*** Recorded data Section Begins ***
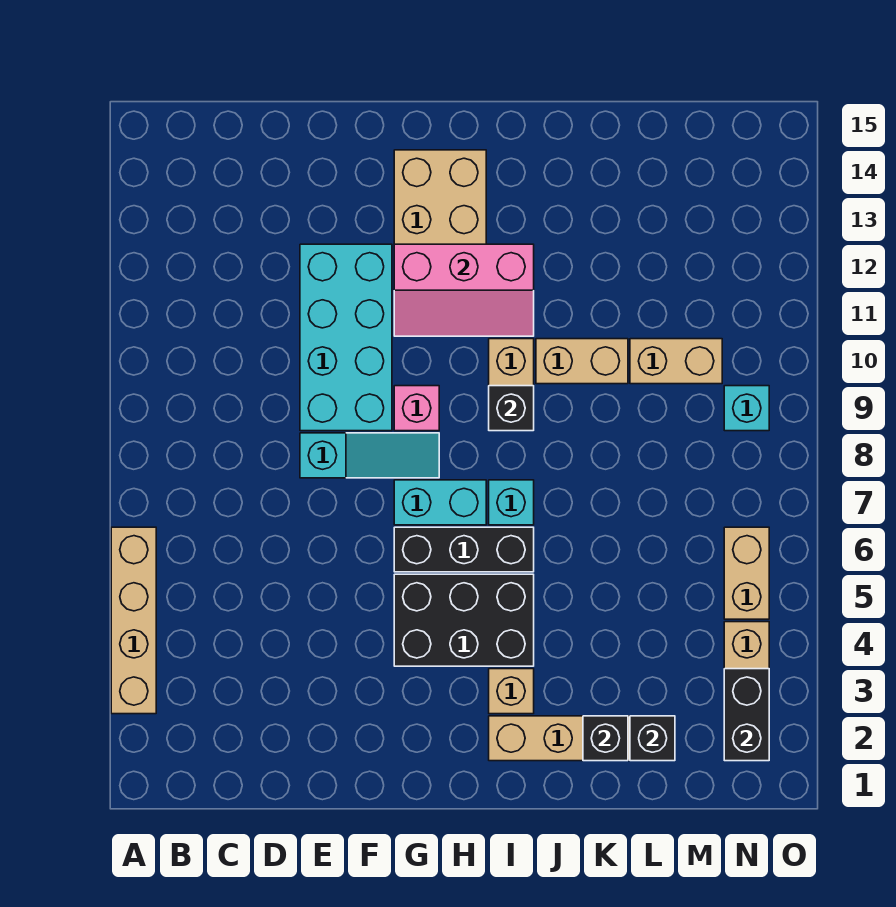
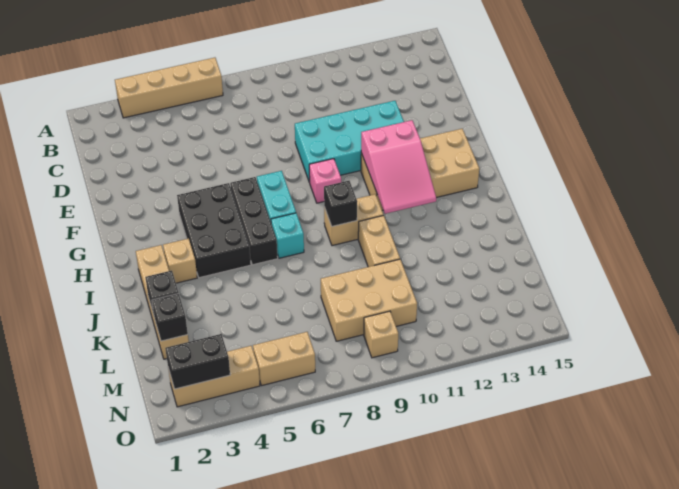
cyan slope E8:G8 level 1 top E -> none
pink slope G11:I12 level 2 top 12 -> pink slope G11:I12 level 2 top G
tan brick L10:M10 level 1 -> tan brick L8:M10 level 1
cyan brick N9 level 1 -> tan brick N9 level 1

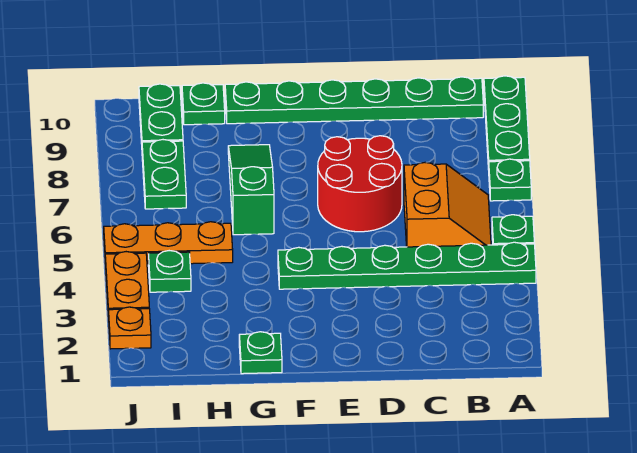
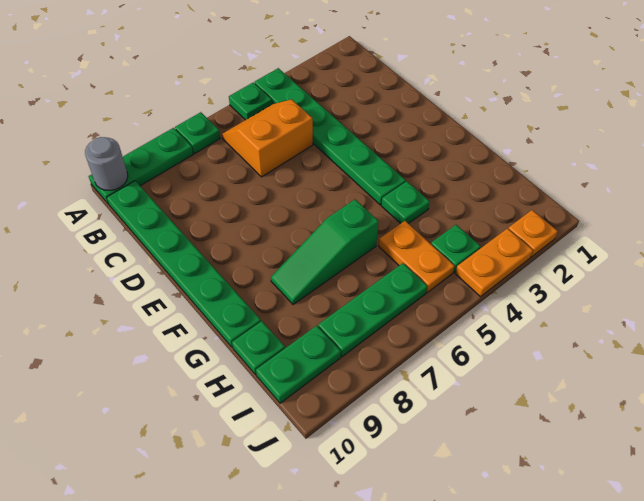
none -> grey round brick A10 level 2
red round brick D6:E7 level 1 -> none
green plate G1 level 1 -> green plate G4 level 1
orange plate H5:J5 level 1 -> orange plate H5:I5 level 1
green plate I7:I8 level 1 -> green plate I6:I8 level 1

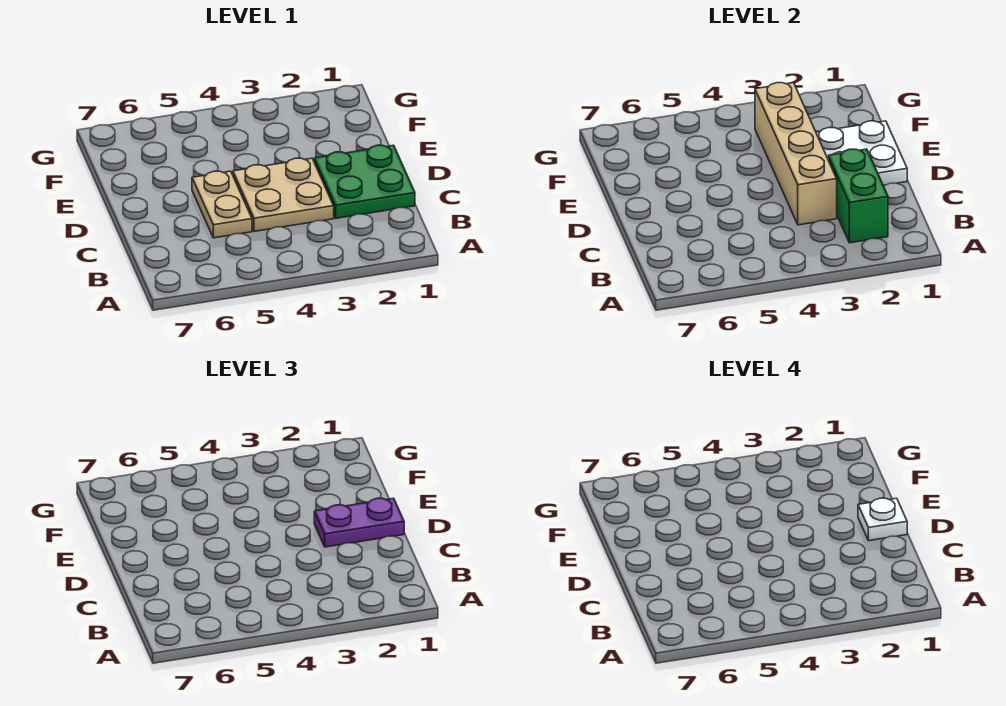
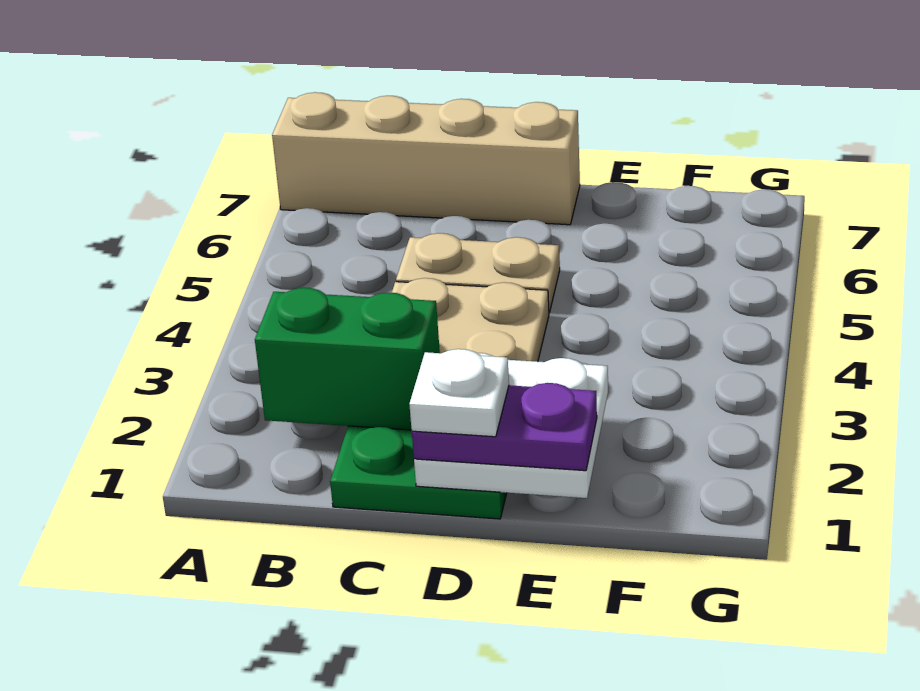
tan brick C3:F3 level 2 -> tan brick A7:D7 level 1
purple plate D1:D2 level 3 -> purple plate D1:E1 level 3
*** Recorded data Section Ends ***
Goal of the exercise: Set down, word for word, the line that contains "tan brick C3:F3" and all lines after it up to the end of the listing.

Response:
tan brick C3:F3 level 2 -> tan brick A7:D7 level 1
purple plate D1:D2 level 3 -> purple plate D1:E1 level 3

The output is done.